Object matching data

········

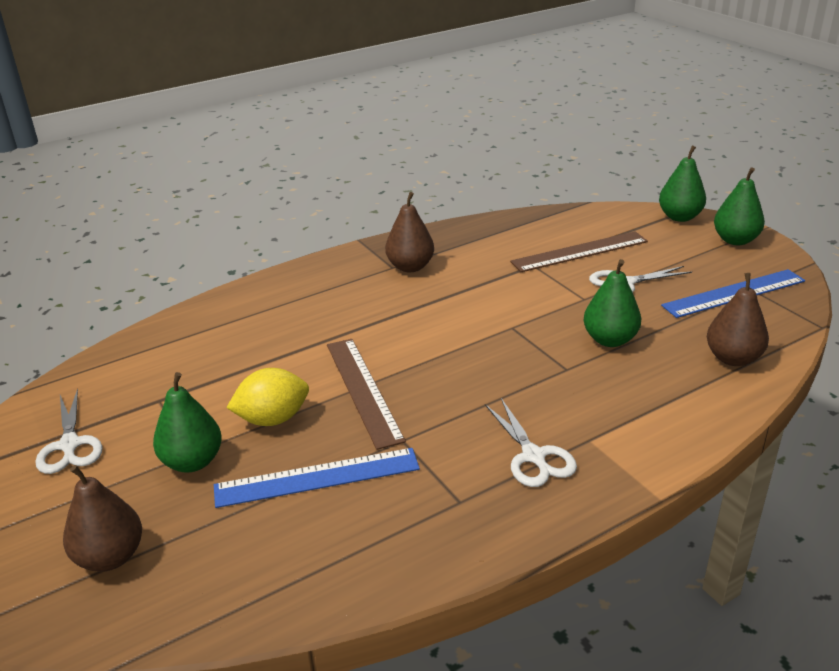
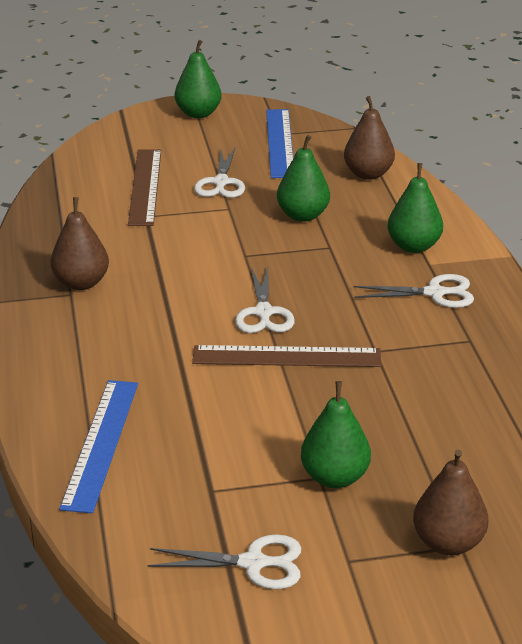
camera: 70 degrees left, 0 degrees up
(273, 419) = (297, 418): yellow lemon -> none
(317, 477) = (401, 406): blue ruler -> blue ruler (101, 443)
(425, 361) = (264, 313): none -> white scissors
(679, 217) = (132, 122): green pear -> green pear (413, 246)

········

# [WHAT YOU WILL DO]
Each of the lines from the one that contains "(425, 361) = (264, 313): none" through the last line of the data needs to be repeated exactly, with no others.

# [WRITTEN SOLUTION]
(425, 361) = (264, 313): none -> white scissors
(679, 217) = (132, 122): green pear -> green pear (413, 246)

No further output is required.